##### Records shown
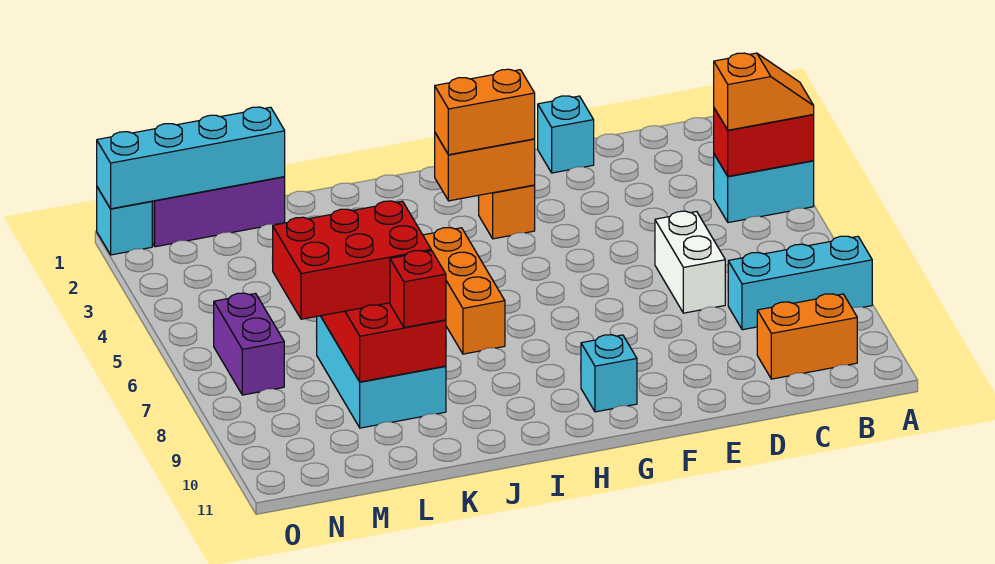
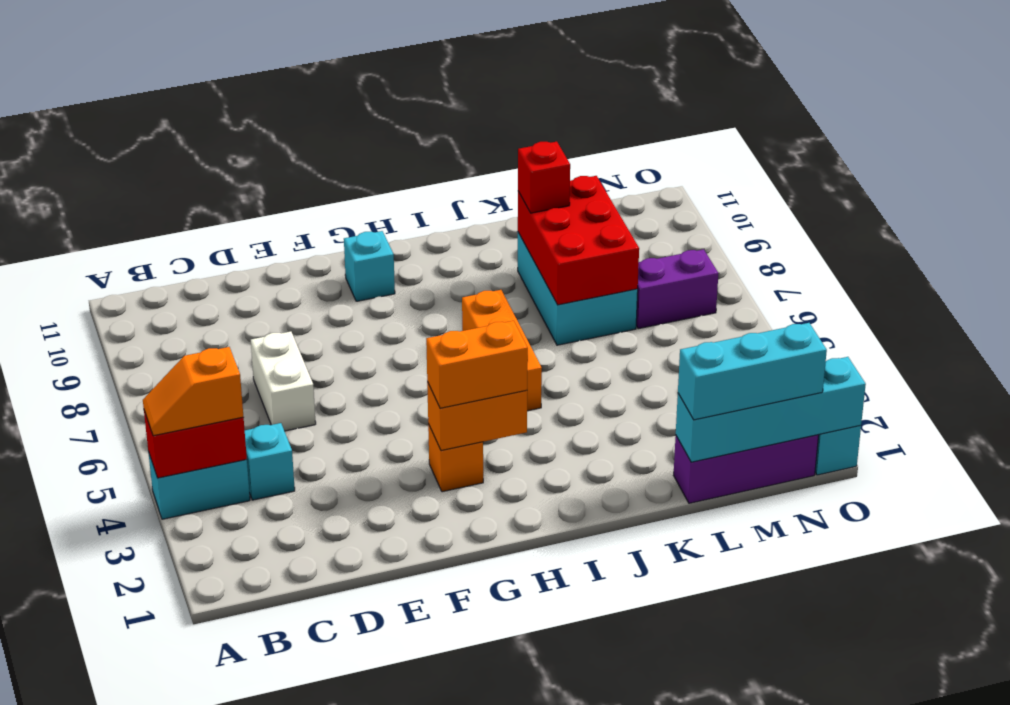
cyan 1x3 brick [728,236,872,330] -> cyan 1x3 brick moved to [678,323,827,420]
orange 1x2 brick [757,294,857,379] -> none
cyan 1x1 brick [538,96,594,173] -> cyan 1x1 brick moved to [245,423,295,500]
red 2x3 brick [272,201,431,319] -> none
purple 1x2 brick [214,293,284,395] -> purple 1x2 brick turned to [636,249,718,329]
##########
##### Records shown
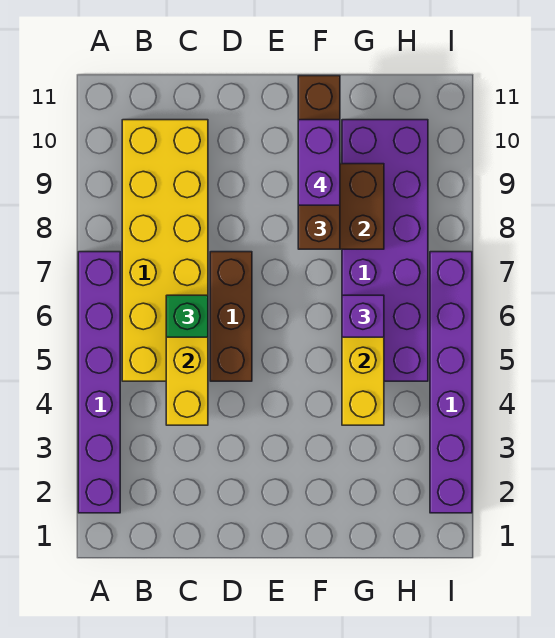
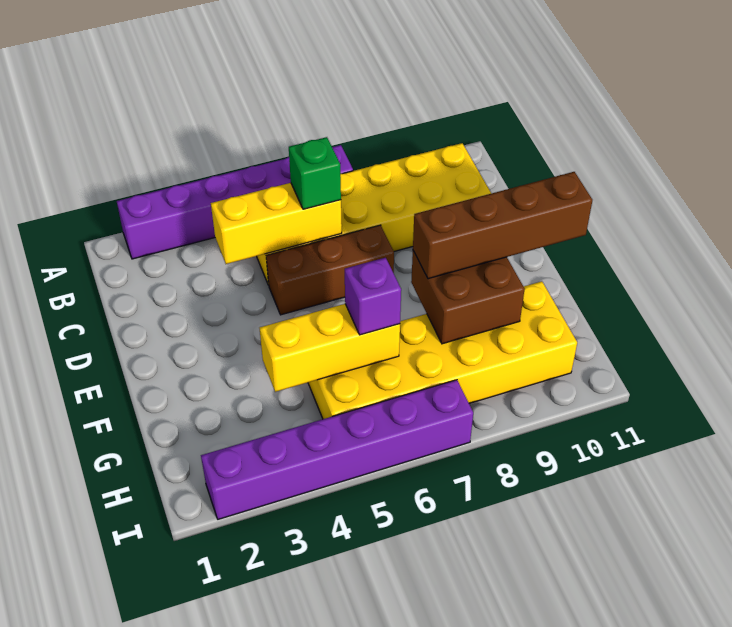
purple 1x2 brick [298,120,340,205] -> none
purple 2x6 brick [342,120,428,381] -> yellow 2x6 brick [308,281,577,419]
##########
Activity – Go through the material and say how many lines include "cyan". The number alone will do.

Answer for the task – 2